■ Job ■
What you hand back must match the listing exactly.

■ Given records ■
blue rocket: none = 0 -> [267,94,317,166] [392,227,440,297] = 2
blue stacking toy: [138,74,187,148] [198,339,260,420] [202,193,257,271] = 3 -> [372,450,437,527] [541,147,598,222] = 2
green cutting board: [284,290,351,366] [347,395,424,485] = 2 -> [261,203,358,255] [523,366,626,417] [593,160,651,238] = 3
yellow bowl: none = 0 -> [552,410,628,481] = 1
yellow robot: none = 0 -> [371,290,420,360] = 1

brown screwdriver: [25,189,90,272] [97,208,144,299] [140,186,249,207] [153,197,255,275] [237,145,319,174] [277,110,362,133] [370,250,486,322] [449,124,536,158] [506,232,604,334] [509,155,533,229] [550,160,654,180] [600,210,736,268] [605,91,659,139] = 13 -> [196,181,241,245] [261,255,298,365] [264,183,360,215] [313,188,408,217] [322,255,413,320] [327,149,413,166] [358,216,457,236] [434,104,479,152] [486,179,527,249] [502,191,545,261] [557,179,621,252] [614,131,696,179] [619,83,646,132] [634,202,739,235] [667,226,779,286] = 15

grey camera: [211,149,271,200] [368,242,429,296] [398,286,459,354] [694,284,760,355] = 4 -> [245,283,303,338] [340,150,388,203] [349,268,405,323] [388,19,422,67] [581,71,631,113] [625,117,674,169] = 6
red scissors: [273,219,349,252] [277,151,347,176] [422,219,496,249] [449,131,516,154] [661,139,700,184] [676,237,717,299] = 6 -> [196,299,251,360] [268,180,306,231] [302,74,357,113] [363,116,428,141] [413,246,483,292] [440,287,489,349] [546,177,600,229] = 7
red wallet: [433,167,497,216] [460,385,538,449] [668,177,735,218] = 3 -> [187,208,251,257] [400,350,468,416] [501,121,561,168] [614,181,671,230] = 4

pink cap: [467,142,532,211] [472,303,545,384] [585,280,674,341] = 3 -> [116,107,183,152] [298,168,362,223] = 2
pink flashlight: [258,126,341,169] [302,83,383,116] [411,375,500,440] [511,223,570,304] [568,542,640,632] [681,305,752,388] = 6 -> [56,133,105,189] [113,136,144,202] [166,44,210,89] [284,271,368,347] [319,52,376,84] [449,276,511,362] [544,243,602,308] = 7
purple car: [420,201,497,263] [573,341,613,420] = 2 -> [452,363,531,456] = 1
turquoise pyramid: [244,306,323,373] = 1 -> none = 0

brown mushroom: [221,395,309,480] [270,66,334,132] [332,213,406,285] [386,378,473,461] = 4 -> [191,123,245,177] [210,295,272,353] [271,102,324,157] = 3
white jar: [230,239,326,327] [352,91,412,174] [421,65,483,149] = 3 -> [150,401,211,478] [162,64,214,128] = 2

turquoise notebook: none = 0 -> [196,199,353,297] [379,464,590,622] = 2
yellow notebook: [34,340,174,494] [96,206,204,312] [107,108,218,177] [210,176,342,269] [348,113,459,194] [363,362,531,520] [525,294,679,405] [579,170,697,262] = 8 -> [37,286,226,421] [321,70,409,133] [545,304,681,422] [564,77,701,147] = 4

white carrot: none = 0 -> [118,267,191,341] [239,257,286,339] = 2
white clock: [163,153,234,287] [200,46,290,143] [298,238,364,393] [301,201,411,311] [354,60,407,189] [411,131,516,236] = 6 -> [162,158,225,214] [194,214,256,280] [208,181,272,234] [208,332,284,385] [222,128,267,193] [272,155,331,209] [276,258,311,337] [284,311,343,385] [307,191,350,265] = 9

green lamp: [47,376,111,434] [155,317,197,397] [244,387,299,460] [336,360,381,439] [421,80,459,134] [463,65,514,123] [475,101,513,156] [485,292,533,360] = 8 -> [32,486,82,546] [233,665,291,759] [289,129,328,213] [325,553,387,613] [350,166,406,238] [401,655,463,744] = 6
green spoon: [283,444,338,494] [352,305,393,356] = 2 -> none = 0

■ Answer to this problem ■
blue rocket: none = 0 -> [267,94,317,166] [392,227,440,297] = 2
blue stacking toy: [138,74,187,148] [198,339,260,420] [202,193,257,271] = 3 -> [372,450,437,527] [541,147,598,222] = 2
green cutting board: [284,290,351,366] [347,395,424,485] = 2 -> [261,203,358,255] [523,366,626,417] [593,160,651,238] = 3
yellow bowl: none = 0 -> [552,410,628,481] = 1
yellow robot: none = 0 -> [371,290,420,360] = 1

brown screwdriver: [25,189,90,272] [97,208,144,299] [140,186,249,207] [153,197,255,275] [237,145,319,174] [277,110,362,133] [370,250,486,322] [449,124,536,158] [506,232,604,334] [509,155,533,229] [550,160,654,180] [600,210,736,268] [605,91,659,139] = 13 -> [196,181,241,245] [261,255,298,365] [264,183,360,215] [313,188,408,217] [322,255,413,320] [327,149,413,166] [358,216,457,236] [434,104,479,152] [486,179,527,249] [502,191,545,261] [557,179,621,252] [614,131,696,179] [619,83,646,132] [634,202,739,235] [667,226,779,286] = 15

grey camera: [211,149,271,200] [368,242,429,296] [398,286,459,354] [694,284,760,355] = 4 -> [245,283,303,338] [340,150,388,203] [349,268,405,323] [388,19,422,67] [581,71,631,113] [625,117,674,169] = 6
red scissors: [273,219,349,252] [277,151,347,176] [422,219,496,249] [449,131,516,154] [661,139,700,184] [676,237,717,299] = 6 -> [196,299,251,360] [268,180,306,231] [302,74,357,113] [363,116,428,141] [413,246,483,292] [440,287,489,349] [546,177,600,229] = 7
red wallet: [433,167,497,216] [460,385,538,449] [668,177,735,218] = 3 -> [187,208,251,257] [400,350,468,416] [501,121,561,168] [614,181,671,230] = 4

pink cap: [467,142,532,211] [472,303,545,384] [585,280,674,341] = 3 -> [116,107,183,152] [298,168,362,223] = 2
pink flashlight: [258,126,341,169] [302,83,383,116] [411,375,500,440] [511,223,570,304] [568,542,640,632] [681,305,752,388] = 6 -> [56,133,105,189] [113,136,144,202] [166,44,210,89] [284,271,368,347] [319,52,376,84] [449,276,511,362] [544,243,602,308] = 7
purple car: [420,201,497,263] [573,341,613,420] = 2 -> [452,363,531,456] = 1
turquoise pyramid: [244,306,323,373] = 1 -> none = 0

brown mushroom: [221,395,309,480] [270,66,334,132] [332,213,406,285] [386,378,473,461] = 4 -> [191,123,245,177] [210,295,272,353] [271,102,324,157] = 3
white jar: [230,239,326,327] [352,91,412,174] [421,65,483,149] = 3 -> [150,401,211,478] [162,64,214,128] = 2

turquoise notebook: none = 0 -> [196,199,353,297] [379,464,590,622] = 2
yellow notebook: [34,340,174,494] [96,206,204,312] [107,108,218,177] [210,176,342,269] [348,113,459,194] [363,362,531,520] [525,294,679,405] [579,170,697,262] = 8 -> [37,286,226,421] [321,70,409,133] [545,304,681,422] [564,77,701,147] = 4

white carrot: none = 0 -> [118,267,191,341] [239,257,286,339] = 2
white clock: [163,153,234,287] [200,46,290,143] [298,238,364,393] [301,201,411,311] [354,60,407,189] [411,131,516,236] = 6 -> [162,158,225,214] [194,214,256,280] [208,181,272,234] [208,332,284,385] [222,128,267,193] [272,155,331,209] [276,258,311,337] [284,311,343,385] [307,191,350,265] = 9

green lamp: [47,376,111,434] [155,317,197,397] [244,387,299,460] [336,360,381,439] [421,80,459,134] [463,65,514,123] [475,101,513,156] [485,292,533,360] = 8 -> [32,486,82,546] [233,665,291,759] [289,129,328,213] [325,553,387,613] [350,166,406,238] [401,655,463,744] = 6
green spoon: [283,444,338,494] [352,305,393,356] = 2 -> none = 0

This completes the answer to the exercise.